[Before-and-after object listings]
***
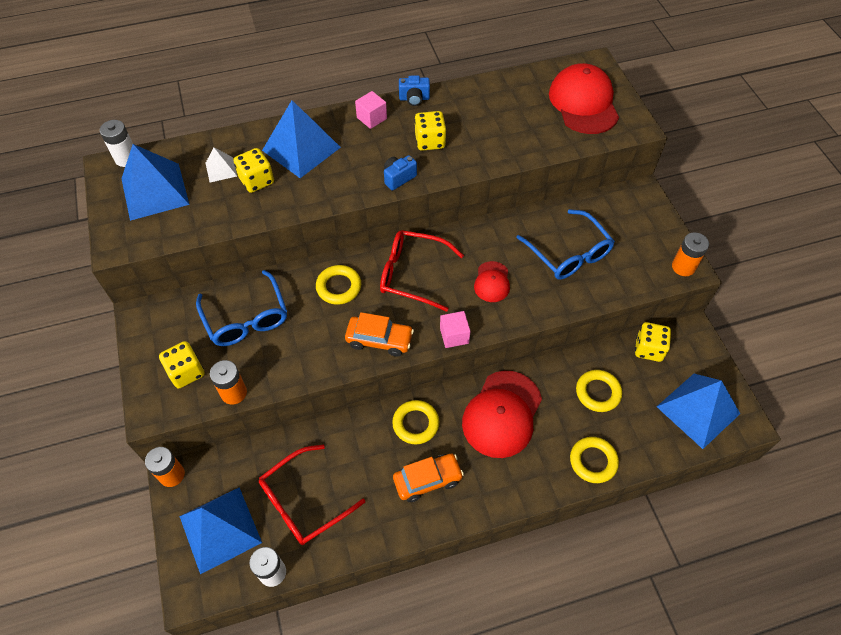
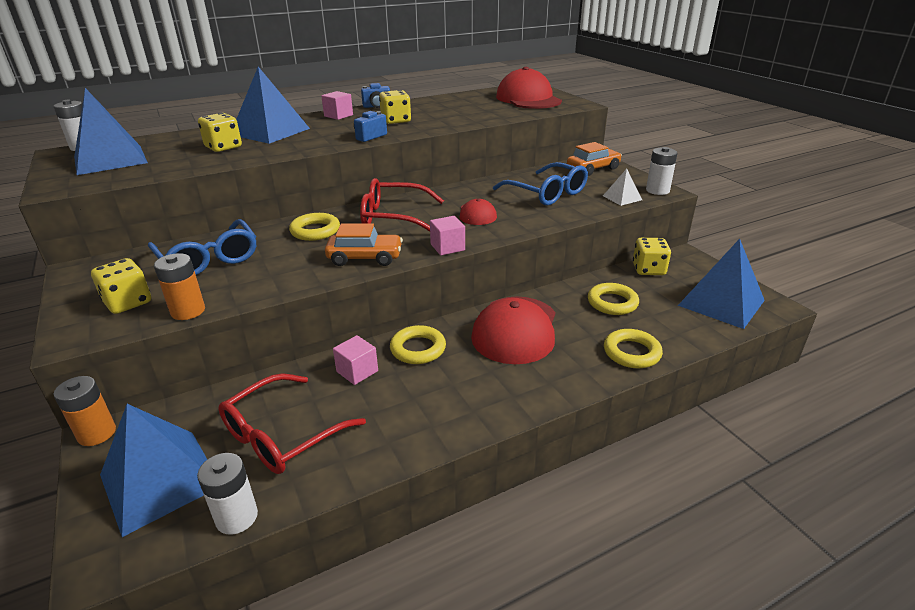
camera: 10 degrees left, 25 degrees down
(221, 169) = (186, 145): white pyramid -> white pyramid (622, 198)
(363, 442) = (357, 371): none -> pink cube
(427, 480) = (442, 393): orange car -> orange car (593, 169)
(683, 267) = (657, 190): orange battery -> white battery

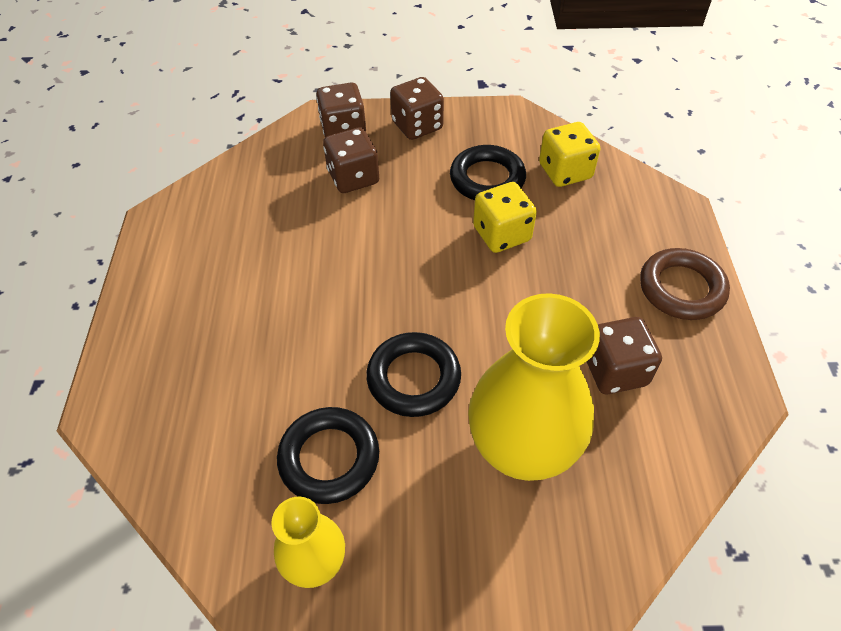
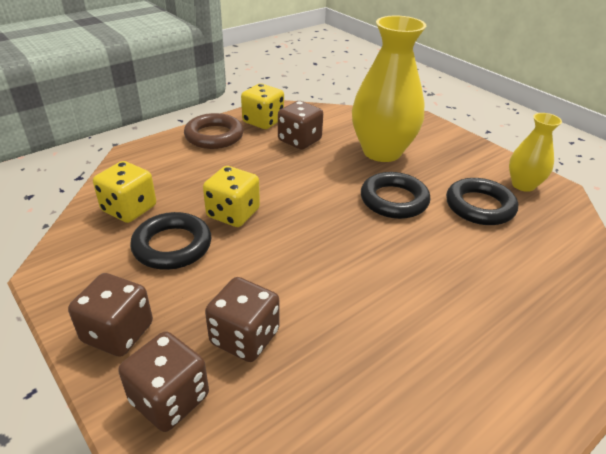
camera: 130 degrees left, 15 degrees down
(698, 360) = (263, 121): none -> yellow dice

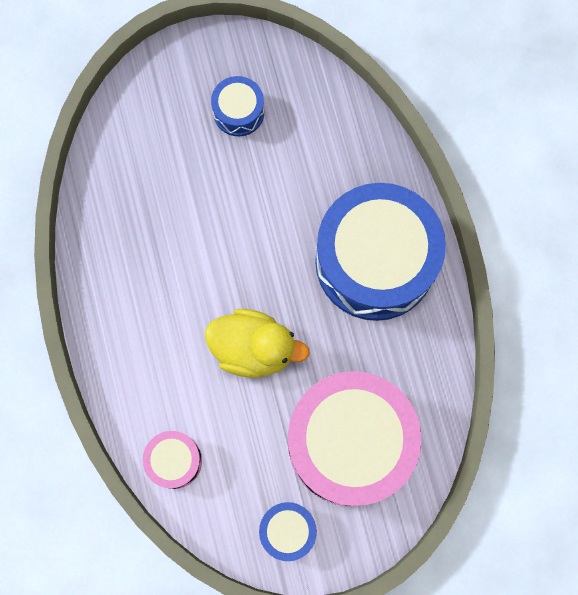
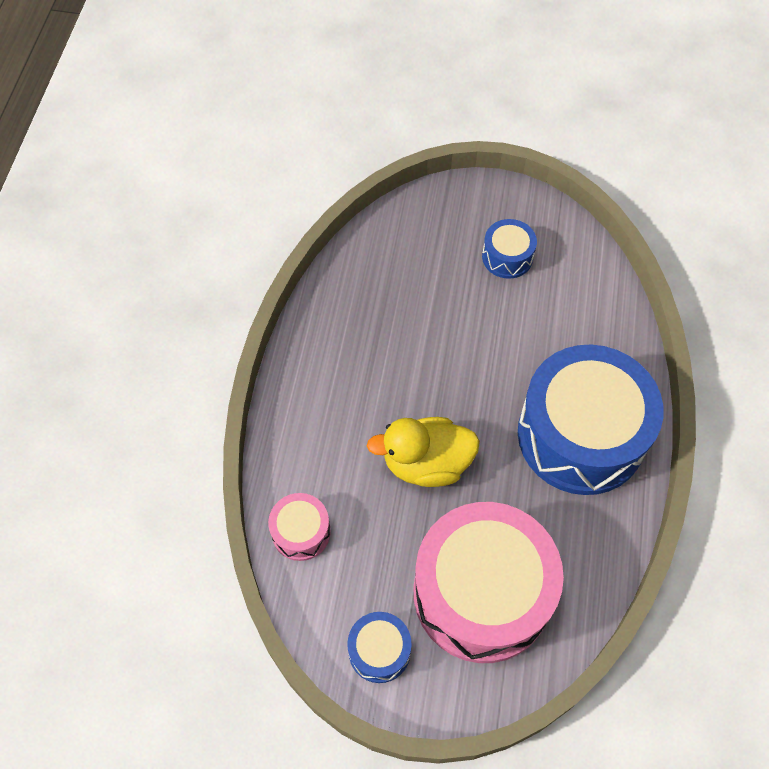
camera: 25 degrees right, 15 degrees down
(253, 348) = (426, 463): yellow duck -> yellow duck turned 135 degrees clockwise

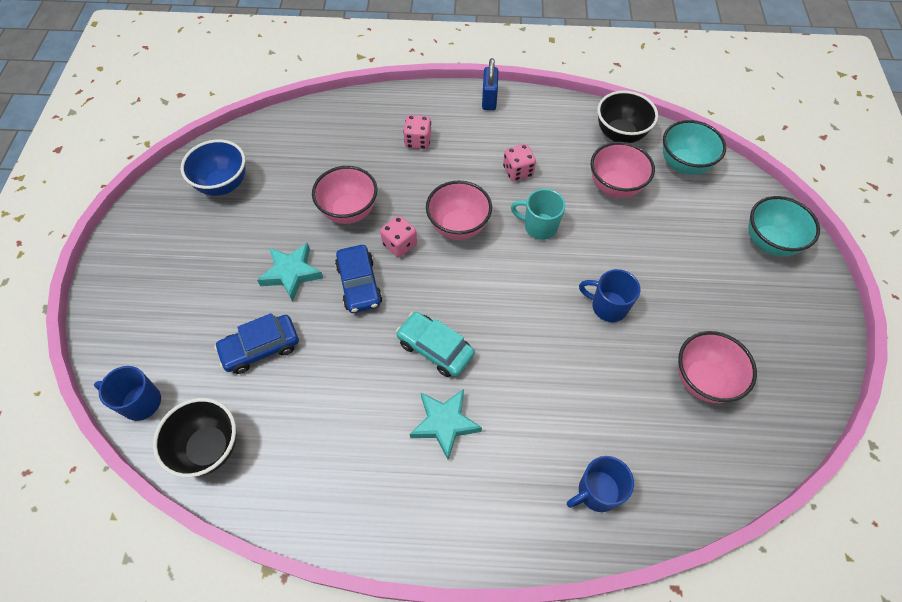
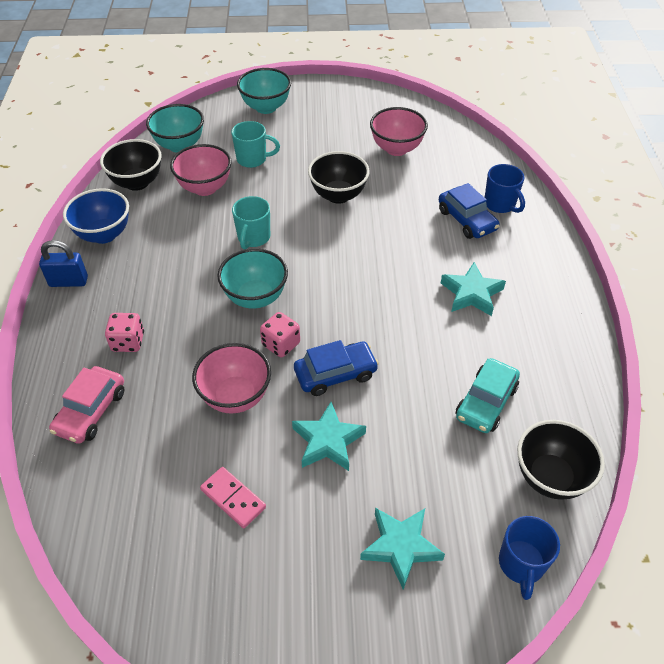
camera: 95 degrees left, 10 degrees down
(185, 315) = (400, 547): none -> turquoise star
(223, 185) = (188, 554): blue bowl -> blue bowl (104, 234)
(258, 209) = (233, 498): none -> pink domino
(260, 348) = (428, 453): blue car -> blue car (466, 220)
(354, 125) = (91, 411): none -> pink car
(435, 348) = (400, 305): turquoise car -> turquoise car (486, 402)
(458, 227) = (255, 297): pink bowl -> turquoise bowl
(518, 171) = (181, 255): pink dice -> none
(608, 306) = (338, 195): blue mug -> black bowl
(666, 228) = (253, 159): none -> turquoise mug

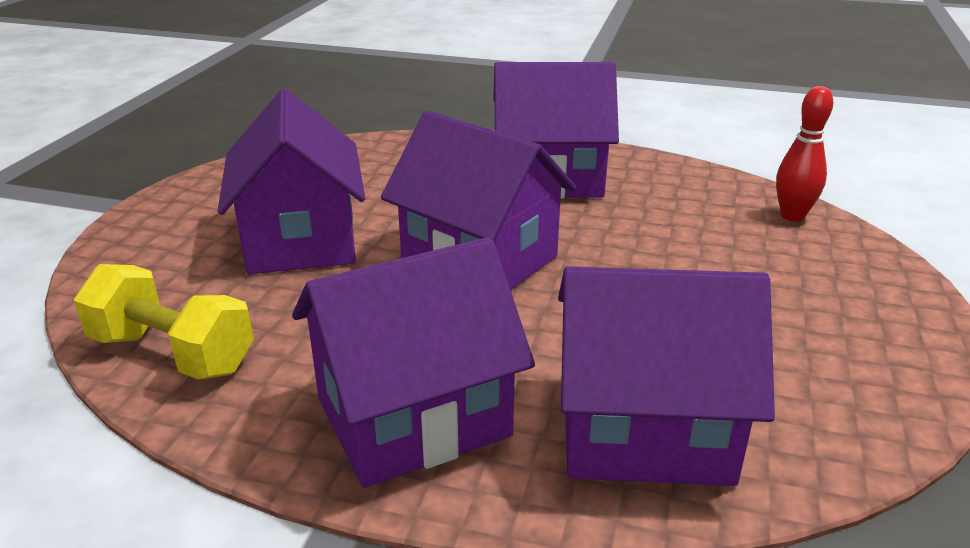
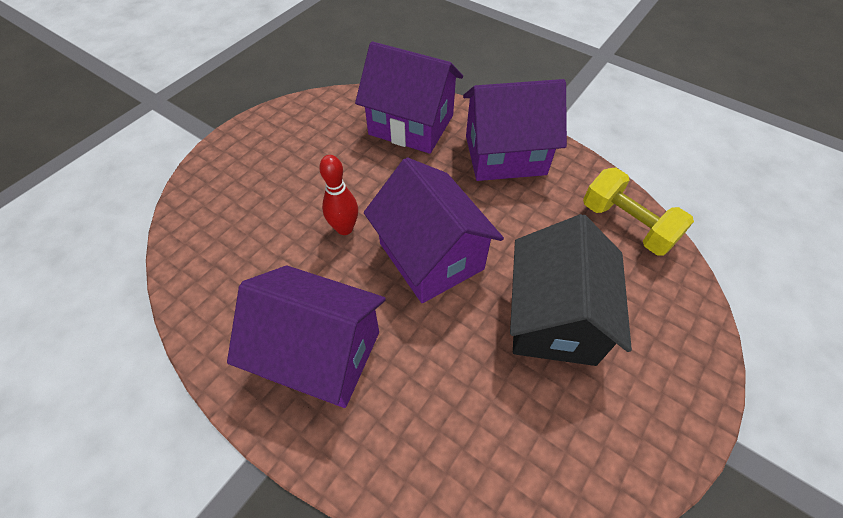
camera: 160 degrees left, 25 degrees up
(301, 240) = (554, 318): purple house -> black house
(792, 216) = (192, 238): red bowling pin -> red bowling pin (344, 228)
***
WHAT YOU ARE ASKED TO DO:
What is needed is an exact copy of the lines from the one containing "(363, 442) = (357, 371): none -> pink cube" through the last line of the records, with every picture left out.

ANSWER TO THE PROBLEM:
(363, 442) = (357, 371): none -> pink cube
(427, 480) = (442, 393): orange car -> orange car (593, 169)
(683, 267) = (657, 190): orange battery -> white battery

camera: 130 degrees left, 15 degrees down
(698, 360) = (263, 121): none -> yellow dice

camera: 25 degrees right, 15 degrees down
(253, 348) = (426, 463): yellow duck -> yellow duck turned 135 degrees clockwise

camera: 95 degrees left, 10 degrees down
(185, 315) = (400, 547): none -> turquoise star
(223, 185) = (188, 554): blue bowl -> blue bowl (104, 234)
(258, 209) = (233, 498): none -> pink domino
(260, 348) = (428, 453): blue car -> blue car (466, 220)
(354, 125) = (91, 411): none -> pink car
(435, 348) = (400, 305): turquoise car -> turquoise car (486, 402)
(458, 227) = (255, 297): pink bowl -> turquoise bowl
(518, 171) = (181, 255): pink dice -> none
(608, 306) = (338, 195): blue mug -> black bowl
(666, 228) = (253, 159): none -> turquoise mug

camera: 160 degrees left, 25 degrees up
(301, 240) = (554, 318): purple house -> black house
(792, 216) = (192, 238): red bowling pin -> red bowling pin (344, 228)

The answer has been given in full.